**WHAT TO WORK ON**
Identify every line in the rows that contains the string "kern" and copy each one. Case matters.
━━ DATASET RECORDS
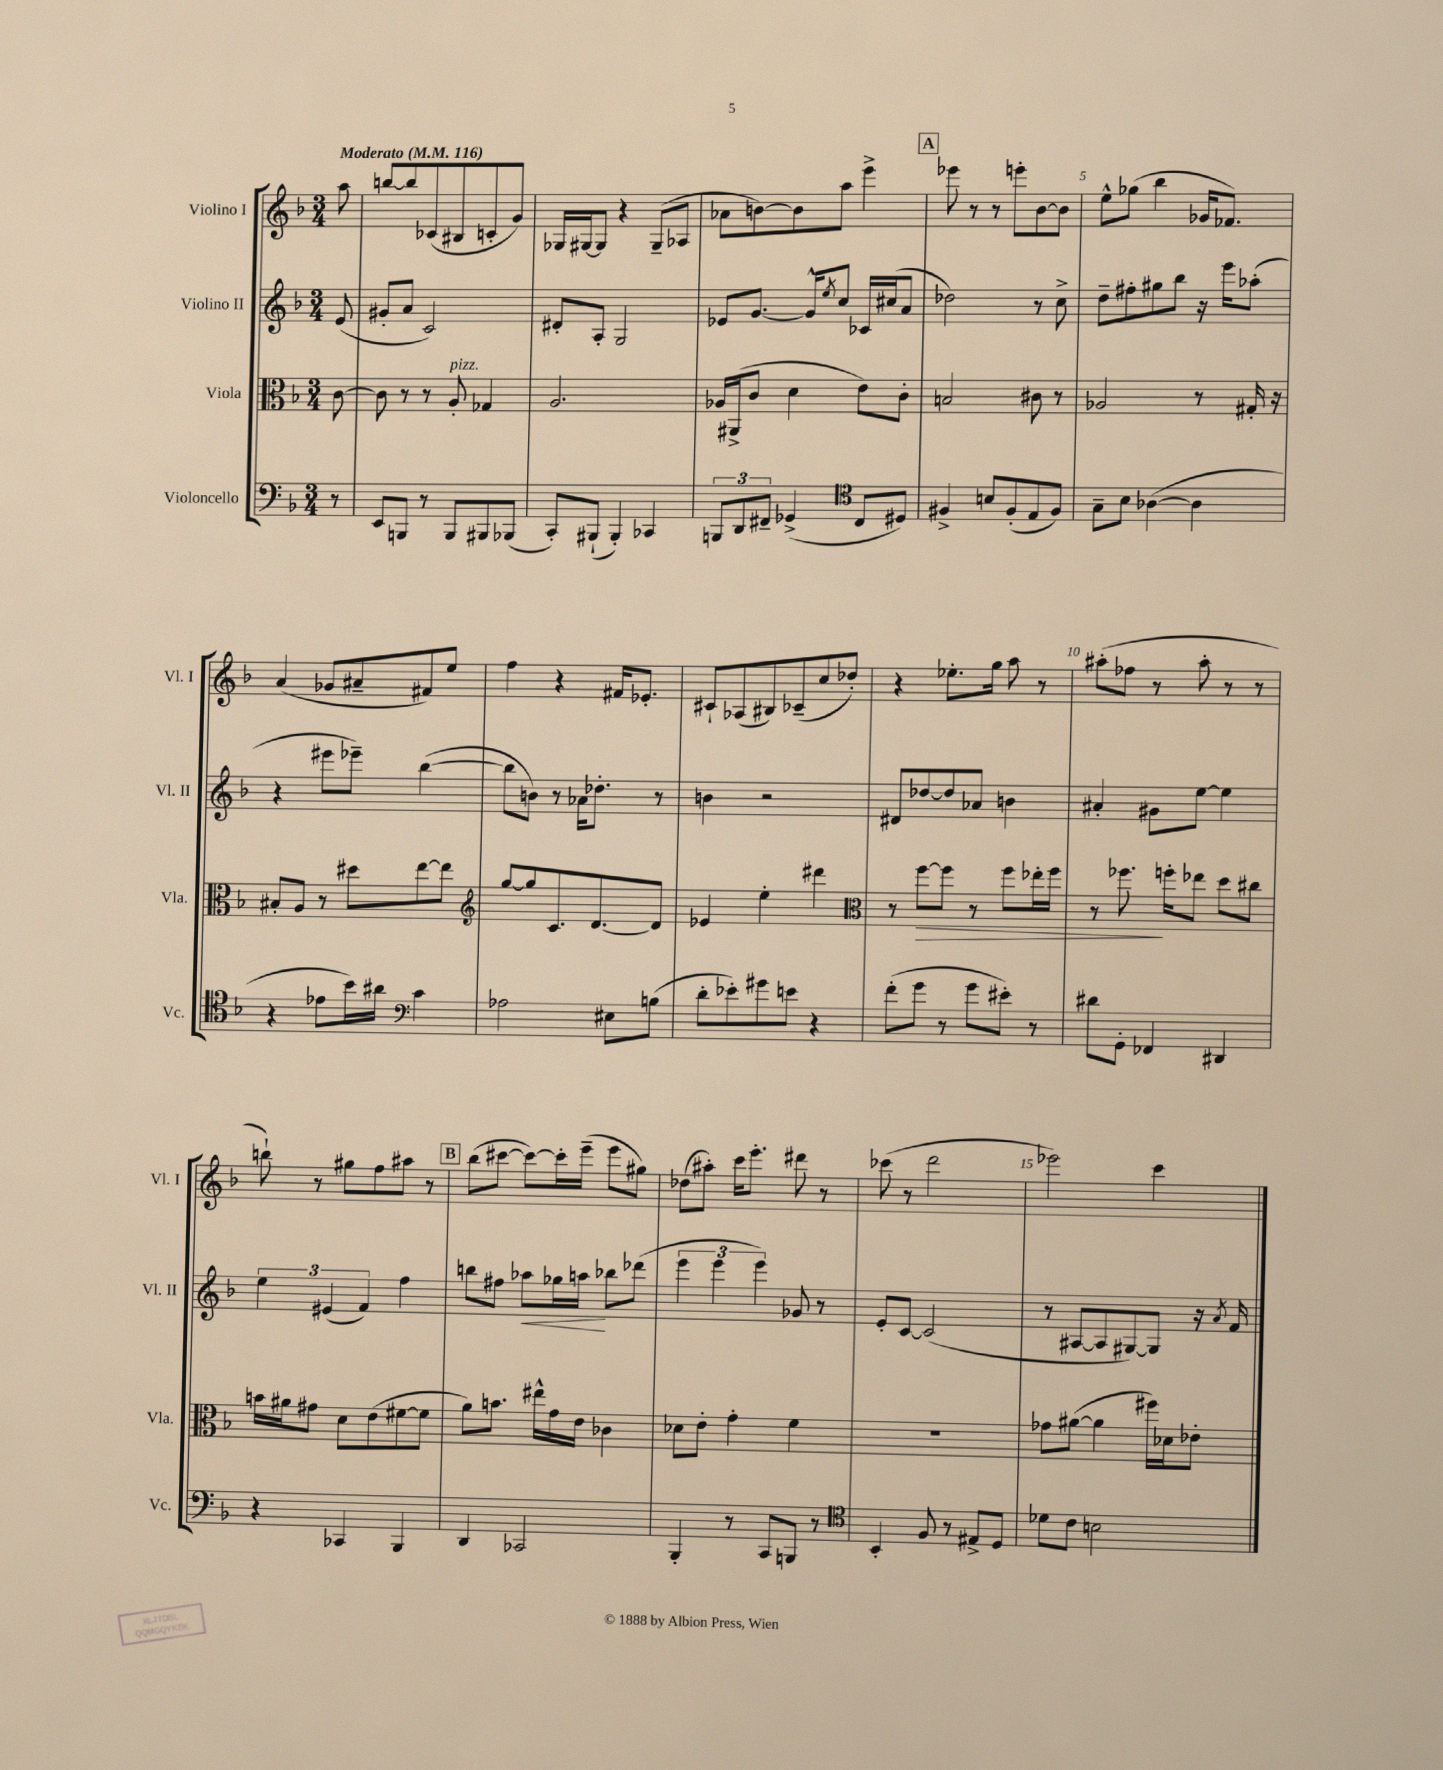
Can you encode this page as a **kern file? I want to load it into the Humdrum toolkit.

**kern	**kern	**kern	**kern
*staff4	*staff3	*staff2	*staff1
*clefF4	*clefC3	*clefG2	*clefG2
*k[b-]	*k[b-]	*k[b-]	*k[b-]
*M3/4	*M3/4	*M3/4	*M3/4
*MM116	*MM116	*MM116	*MM116
8r	[8c	(8e	8aa
=	=	=	=
8EE	8c]	8g#'	[8bb
8BBB	8r	8a	8bb]
8r	8r	2c)	(8c-
8BBB	8A'	.	8B#
8BBB#	4G-	.	8c'
(8BBB-	.	.	8g)
=	=	=	=
8CC')	2.A	8d#'	16G-
.	.	.	[16G#
(8BBB#`	.	8A'	8G#]
4BBB#')	.	2G	4r
4CC-	.	.	(8G#~
.	.	.	8A-
=	=	=	=
12BBB	16A-	8e-	8a-
.	(16AA#^	.	.
12DD	.	.	.
.	8c	[8.g	[8b)
12FF#~	.	.	.
(4GG-^	4d	.	8b]
.	.	16g^^]	.
.	.	8qee	.
.	.	8cc	8aa
*clefC4	*	*	*
8C	8e)	16c-	4eee^
.	.	(16cc#	.
8D#)	8c'	8a	.
=	=	=	=
4F#^	2B	2dd-)	8eee-
.	.	.	8r
8B	.	.	8r
(8F#'	.	.	8eee'
8E	8c#	8r	[8b-
8F#)	8r	8cc^	8b-]
=	=	=	=
8G~	2A-	8dd~	8ee^^
8B-	.	8ff#'	(8gg-
([4A-	.	8gg#	4bb-
.	.	8bb-	.
4A-]	8r	16r	16g-
.	.	16eee	8.f-)
.	16G#'	(8aa-'	.
.	16r	.	.
=	=	=	=
4r	8B#'	4r	(4a
.	8A	.	.
8e-	8r	8eee#	8g-
16b-)	8dd#	8eee-~)	8a#~
16a#	.	.	.
*clefF4	*	*	*
4c	[8ee	([4bb-	8f#)
.	8ee]	.	8ee
=	=	=	=
*	*clefG2	*	*
2A-	[8gg	8bb-]	4ff
.	8gg]	8b)	.
.	8.c	8r	4r
.	.	16a-	.
.	[8.d	8.dd-'	.
8E#	.	.	16f#
.	.	.	8.e-'
(8B	8d]	8r	.
=	=	=	=
8d'	4e-	4b	8c#`
8e-')	.	.	(8A-
8g#	4ee'	2r	8B#)
8e	.	.	(8c-~
4r	4ddd#	.	8cc
.	.	.	8dd-')
=	=	=	=
*	*clefC3	*	*
(8f'	8r	8d#	4r
8g	[8ff	[8dd-	.
8r	8ff]	8dd-]	8.ee-'
8g	8r	8a-	.
.	.	.	16gg
8e#')	8ff	4b	8aa
8r	16ee-'	.	8r
.	16ff	.	.
=	=	=	=
8d#	8r	4a#'	(8aa#'
8GG'	8.ff-	.	8ff-
4FF-	.	8g#	8r
.	16ff'	.	.
.	8ee-	[8ee	8aa#'
4DD#	8dd	4ee]	8r
.	8cc#	.	8r
=	=	=	=
4r	16b	6ee	8bb`)
.	16a#	.	.
.	8g#	.	8r
.	.	(6e#	.
4CC-	8d	.	8gg#
.	.	6f)	.
.	(8e	.	8ff
4BBB-	[8f#	4ff	8aa#
.	8f#]	.	8r
=	=	=	=
4DD	8a)	8bb	(8bb-
.	8.b	8ff#	[8ccc#
2CC-	.	8aa-	8ccc#_)
.	16ee#^^	.	.
.	16g	16gg-	16ccc#']
.	16e	16aa	(16eee~
.	4c-	8bb-	8eee
.	.	(8ddd-	8gg#)
=	=	=	=
4BBB-'	8d-	6eee	(8dd-
.	8e'	.	8aa#')
.	.	6eee	.
8r	4g'	.	16ccc
.	.	.	8.eee'
.	.	6eee)	.
8CC	.	.	.
8BBB	4f	8g-	8ddd#
8r	.	8r	8r
=	=	=	=
*clefC4	*	*	*
4BB-'	2.r	8e'	(8ccc-
.	.	[8c	8r
8F	.	(2c]	2ddd
8r	.	.	.
8E#^	.	.	.
8D	.	.	.
=	=	=	=
8d-	8g-	8r	2eee-)
8c	([8a#	[8A#	.
2B	4a#]	8A#]	.
.	.	[8G#)	.
.	16ff#)	8G#]	4ccc
.	16d-	.	.
.	8e-'	16r	.
.	.	8qa	.
.	.	16f	.
==	==	==	==
*-	*-	*-	*-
━━━━
**EXERCISE RESPONSE**
Can you encode this page as a **kern file? I want to load it into the Humdrum toolkit.
**kern	**kern	**kern	**kern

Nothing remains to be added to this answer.